**TASK MATERIAL:**
────
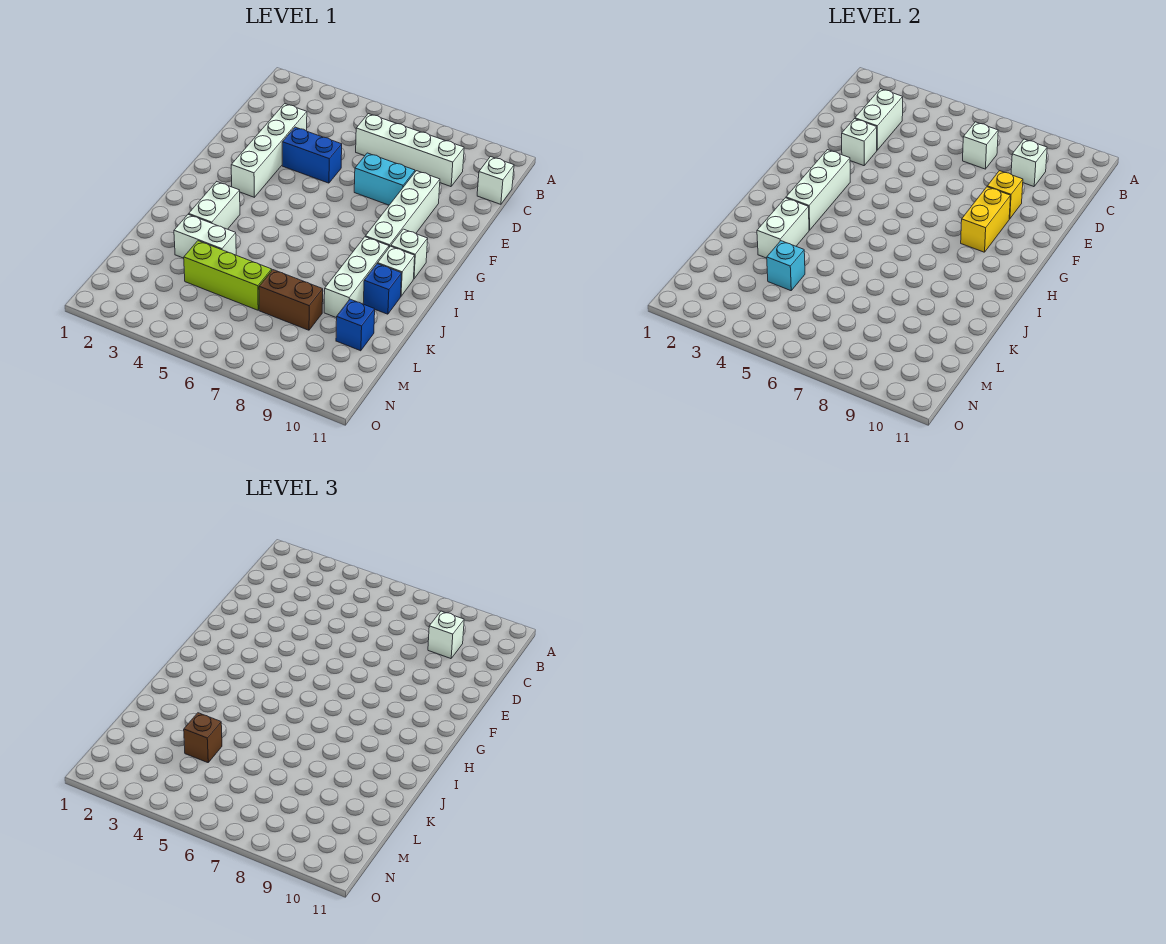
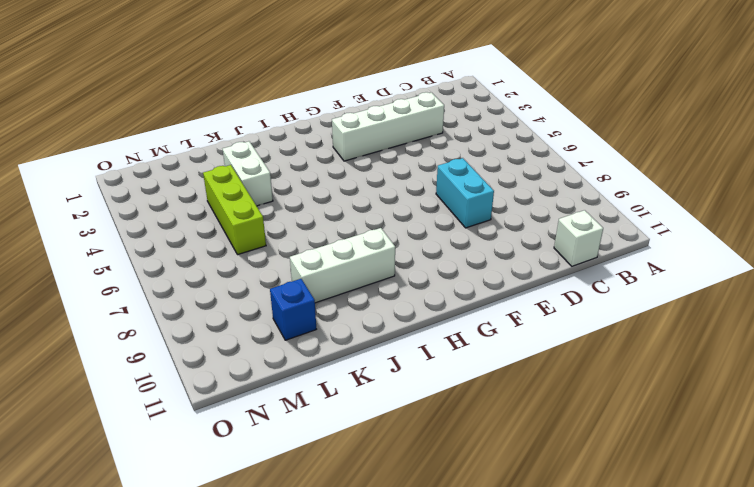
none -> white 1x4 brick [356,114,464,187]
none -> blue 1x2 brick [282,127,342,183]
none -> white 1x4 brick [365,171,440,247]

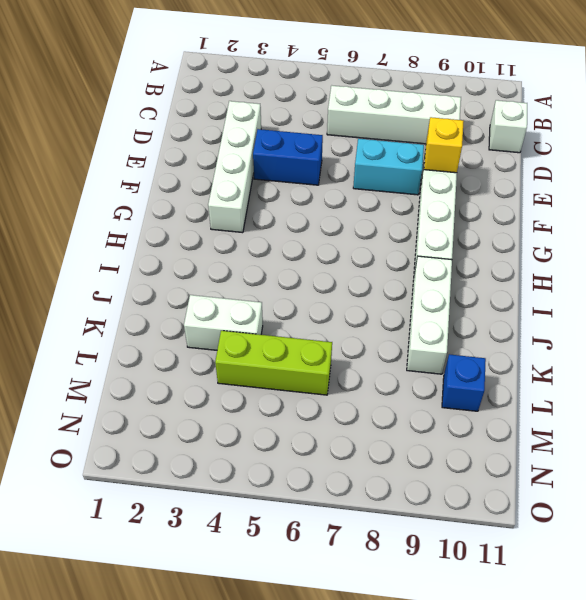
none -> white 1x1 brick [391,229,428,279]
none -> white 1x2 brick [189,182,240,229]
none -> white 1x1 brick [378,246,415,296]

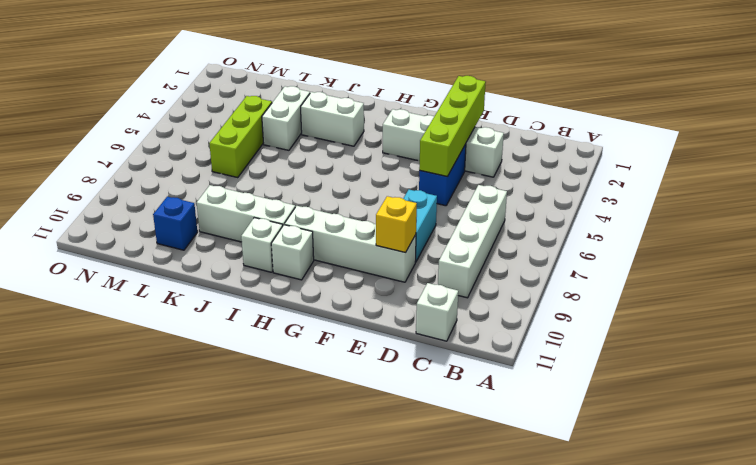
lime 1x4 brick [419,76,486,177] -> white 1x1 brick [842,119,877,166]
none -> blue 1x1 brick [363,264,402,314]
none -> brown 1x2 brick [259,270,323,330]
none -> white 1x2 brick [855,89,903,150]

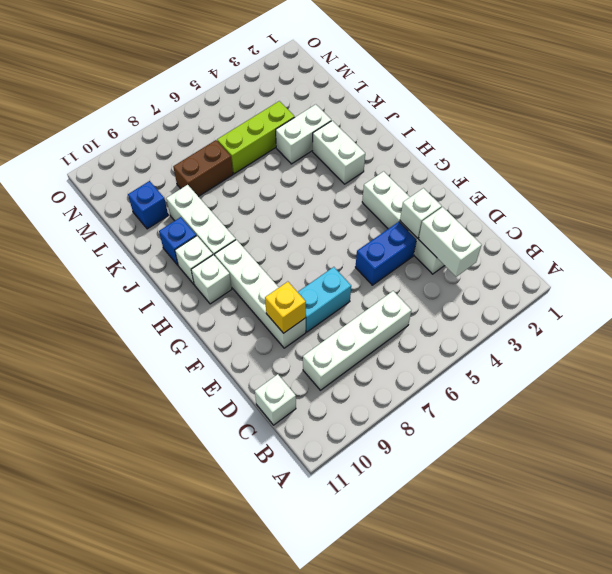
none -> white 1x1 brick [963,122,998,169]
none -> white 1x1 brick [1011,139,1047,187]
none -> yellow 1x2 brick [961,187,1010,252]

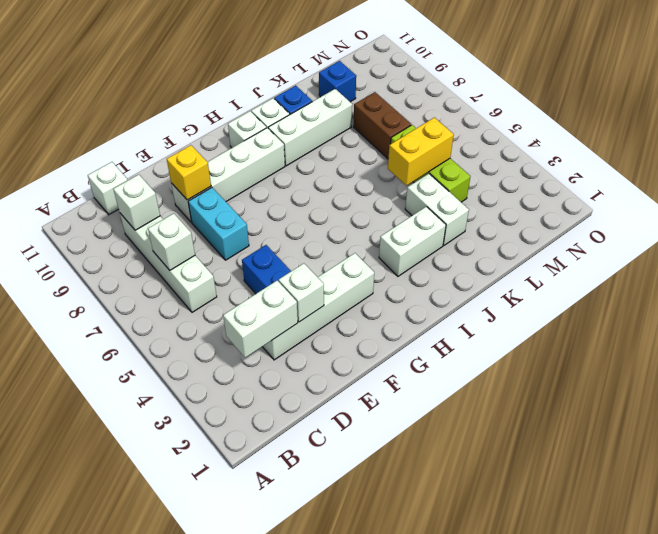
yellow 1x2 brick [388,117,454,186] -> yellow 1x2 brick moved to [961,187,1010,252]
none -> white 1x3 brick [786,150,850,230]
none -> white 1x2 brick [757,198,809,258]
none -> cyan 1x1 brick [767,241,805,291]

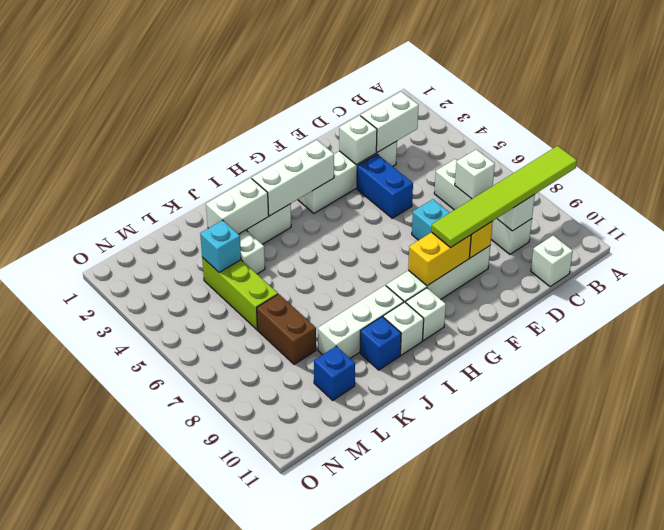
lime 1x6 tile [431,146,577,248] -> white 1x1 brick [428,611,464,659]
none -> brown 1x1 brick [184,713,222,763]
────
Write down exactly what the lines above say, from the line holding "none -> blue 1x2 brick [282,127,342,183]" through the line holding "none -> brown 1x2 brick [259,270,323,330]", and nothing more. Do not copy the pictures.

none -> blue 1x2 brick [282,127,342,183]
none -> white 1x4 brick [365,171,440,247]

none -> white 1x1 brick [391,229,428,279]
none -> white 1x2 brick [189,182,240,229]
none -> white 1x1 brick [378,246,415,296]

lime 1x4 brick [419,76,486,177] -> white 1x1 brick [842,119,877,166]
none -> blue 1x1 brick [363,264,402,314]
none -> brown 1x2 brick [259,270,323,330]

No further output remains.